* INPUT:
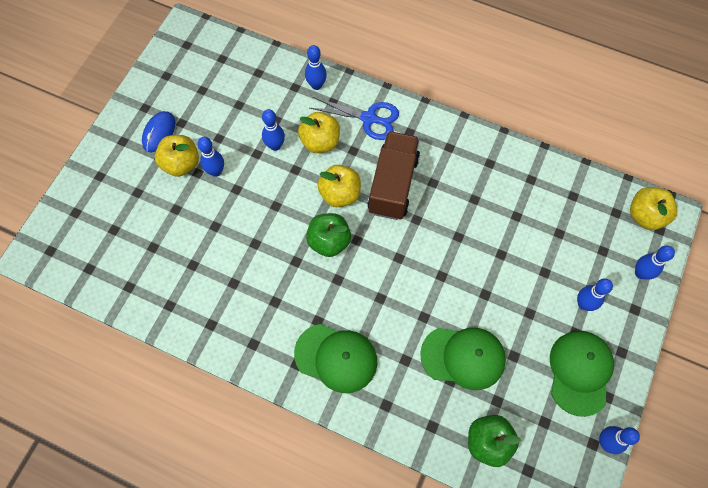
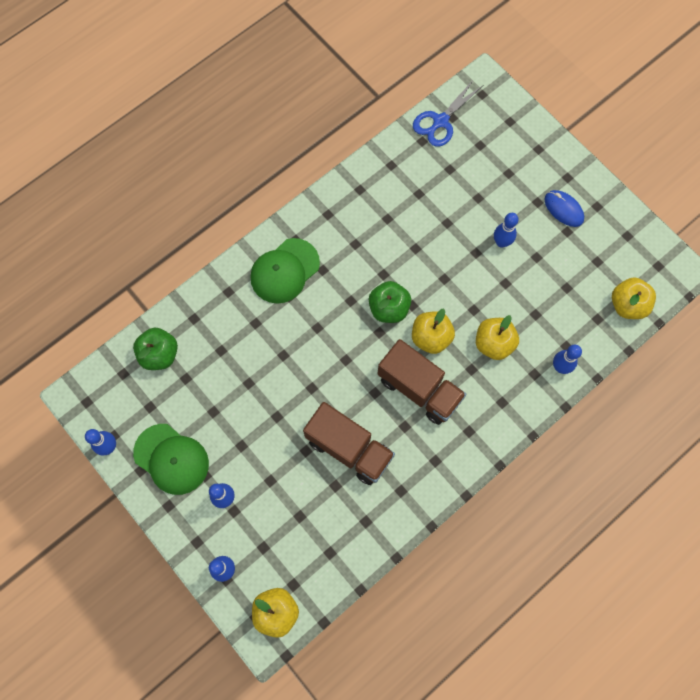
camera: 115 degrees right, 5 degrees up
(181, 164) = (522, 217): yellow apple -> yellow apple (627, 305)
(275, 146) = (507, 302): blue bowling pin -> none
(369, 118) = (500, 400): blue scissors -> blue scissors (440, 121)
(463, 357) = (233, 370): green cap -> none
(478, 219) = (349, 448): none -> brown truck

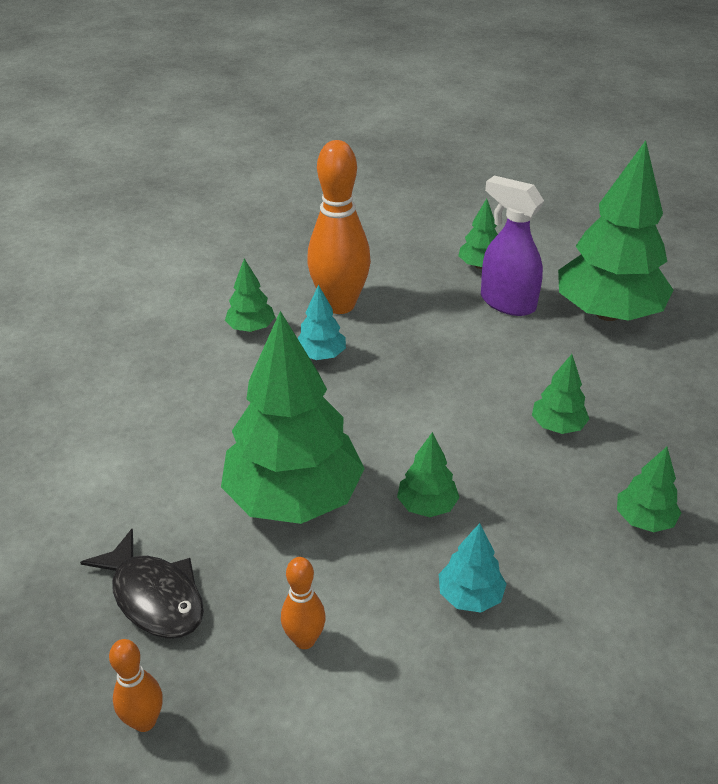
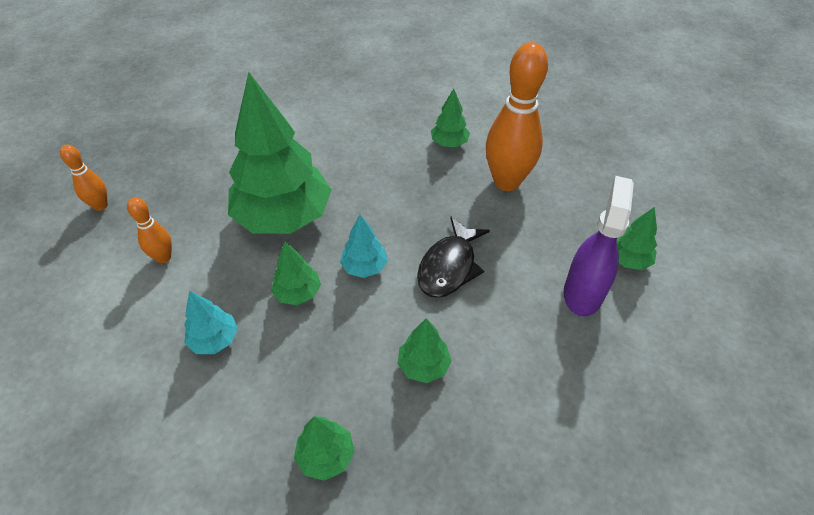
camera: 70 degrees right, 10 degrees up
(154, 596) = (187, 180): black fish -> black fish (449, 266)
(321, 355) = (438, 188): turquoise tree -> turquoise tree (364, 267)
(607, 313) = (621, 382): green tree -> none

* WHAT THE EXERCISE ASKS: Print the data exactly as written, dropping any images it holds.

* WRITTEN SOLUTION:
camera: 115 degrees right, 5 degrees up
(181, 164) = (522, 217): yellow apple -> yellow apple (627, 305)
(275, 146) = (507, 302): blue bowling pin -> none
(369, 118) = (500, 400): blue scissors -> blue scissors (440, 121)
(463, 357) = (233, 370): green cap -> none
(478, 219) = (349, 448): none -> brown truck

camera: 70 degrees right, 10 degrees up
(154, 596) = (187, 180): black fish -> black fish (449, 266)
(321, 355) = (438, 188): turquoise tree -> turquoise tree (364, 267)
(607, 313) = (621, 382): green tree -> none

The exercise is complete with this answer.